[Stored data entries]
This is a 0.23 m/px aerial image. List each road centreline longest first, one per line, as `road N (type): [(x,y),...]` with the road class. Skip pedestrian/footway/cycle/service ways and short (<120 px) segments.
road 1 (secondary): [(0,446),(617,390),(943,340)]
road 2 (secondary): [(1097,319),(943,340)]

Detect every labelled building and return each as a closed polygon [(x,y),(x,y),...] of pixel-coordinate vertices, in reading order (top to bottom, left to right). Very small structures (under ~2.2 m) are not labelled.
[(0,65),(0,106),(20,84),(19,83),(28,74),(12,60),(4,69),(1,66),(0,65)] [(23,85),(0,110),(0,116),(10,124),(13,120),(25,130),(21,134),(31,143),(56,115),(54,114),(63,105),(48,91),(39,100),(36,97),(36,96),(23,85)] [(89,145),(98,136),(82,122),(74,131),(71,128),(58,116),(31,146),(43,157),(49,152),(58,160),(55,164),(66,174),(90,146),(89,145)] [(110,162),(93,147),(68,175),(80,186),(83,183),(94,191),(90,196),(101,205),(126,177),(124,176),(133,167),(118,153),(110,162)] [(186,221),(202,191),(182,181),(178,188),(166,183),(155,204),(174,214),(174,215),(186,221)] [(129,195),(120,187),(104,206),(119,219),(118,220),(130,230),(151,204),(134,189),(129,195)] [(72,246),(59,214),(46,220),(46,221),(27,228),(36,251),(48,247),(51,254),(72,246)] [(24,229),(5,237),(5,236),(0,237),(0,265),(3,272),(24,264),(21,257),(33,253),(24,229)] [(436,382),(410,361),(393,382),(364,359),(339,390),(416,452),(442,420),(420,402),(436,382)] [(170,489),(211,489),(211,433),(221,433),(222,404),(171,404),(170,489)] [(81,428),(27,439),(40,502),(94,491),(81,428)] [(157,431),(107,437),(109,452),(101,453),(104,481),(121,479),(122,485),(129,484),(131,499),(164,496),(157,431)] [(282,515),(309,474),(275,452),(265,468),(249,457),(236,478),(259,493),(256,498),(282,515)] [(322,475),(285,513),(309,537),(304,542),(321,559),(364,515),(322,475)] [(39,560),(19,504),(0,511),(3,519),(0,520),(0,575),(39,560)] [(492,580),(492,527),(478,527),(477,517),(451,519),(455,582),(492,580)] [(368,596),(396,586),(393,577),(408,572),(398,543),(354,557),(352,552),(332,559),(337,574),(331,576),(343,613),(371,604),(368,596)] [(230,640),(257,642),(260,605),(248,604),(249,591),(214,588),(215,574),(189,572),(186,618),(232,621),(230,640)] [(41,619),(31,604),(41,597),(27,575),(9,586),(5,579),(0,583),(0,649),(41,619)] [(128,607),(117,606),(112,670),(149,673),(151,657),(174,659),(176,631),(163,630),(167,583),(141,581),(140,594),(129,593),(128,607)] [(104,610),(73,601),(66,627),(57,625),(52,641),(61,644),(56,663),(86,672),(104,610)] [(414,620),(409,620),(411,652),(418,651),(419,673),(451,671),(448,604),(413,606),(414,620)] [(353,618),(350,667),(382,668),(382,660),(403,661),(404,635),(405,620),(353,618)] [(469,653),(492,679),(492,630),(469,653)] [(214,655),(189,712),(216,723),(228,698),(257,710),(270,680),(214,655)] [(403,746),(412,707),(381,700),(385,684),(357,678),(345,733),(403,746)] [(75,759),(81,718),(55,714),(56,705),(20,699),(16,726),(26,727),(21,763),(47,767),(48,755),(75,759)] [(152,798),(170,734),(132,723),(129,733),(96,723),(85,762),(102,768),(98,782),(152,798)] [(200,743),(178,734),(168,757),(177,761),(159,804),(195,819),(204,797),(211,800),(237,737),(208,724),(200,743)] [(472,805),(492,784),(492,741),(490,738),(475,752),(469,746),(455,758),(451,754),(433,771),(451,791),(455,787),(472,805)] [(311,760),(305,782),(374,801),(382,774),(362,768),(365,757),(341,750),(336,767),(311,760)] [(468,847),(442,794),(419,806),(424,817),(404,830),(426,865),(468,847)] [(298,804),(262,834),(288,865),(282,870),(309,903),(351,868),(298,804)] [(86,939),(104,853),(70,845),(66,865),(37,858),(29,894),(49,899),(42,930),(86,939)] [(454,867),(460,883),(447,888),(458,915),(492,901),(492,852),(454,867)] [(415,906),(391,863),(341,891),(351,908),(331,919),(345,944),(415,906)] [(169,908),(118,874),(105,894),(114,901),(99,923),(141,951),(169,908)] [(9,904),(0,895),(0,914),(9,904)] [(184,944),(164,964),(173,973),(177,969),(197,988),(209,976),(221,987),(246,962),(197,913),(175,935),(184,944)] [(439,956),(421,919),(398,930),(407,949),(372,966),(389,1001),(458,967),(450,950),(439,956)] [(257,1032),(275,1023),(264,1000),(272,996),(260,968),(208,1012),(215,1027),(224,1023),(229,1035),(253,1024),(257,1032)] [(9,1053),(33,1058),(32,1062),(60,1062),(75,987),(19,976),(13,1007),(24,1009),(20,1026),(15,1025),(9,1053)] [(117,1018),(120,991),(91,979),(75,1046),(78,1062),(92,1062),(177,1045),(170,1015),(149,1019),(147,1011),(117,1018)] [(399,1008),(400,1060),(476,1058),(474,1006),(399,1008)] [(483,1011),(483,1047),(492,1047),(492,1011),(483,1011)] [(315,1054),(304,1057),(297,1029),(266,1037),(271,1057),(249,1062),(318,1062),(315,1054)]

» THE PROBLEM: Pull out every line above that holds the word "road".

» ANSWER TO THIS TASK:
This is a 0.23 m/px aerial image. List each road centreline longest first, one per line, as `road N (type): [(x,y),...]` with the road class. Skip pedestrian/footway/cycle/service ways and short (<120 px) segments.
road 1 (secondary): [(0,446),(617,390),(943,340)]
road 2 (secondary): [(1097,319),(943,340)]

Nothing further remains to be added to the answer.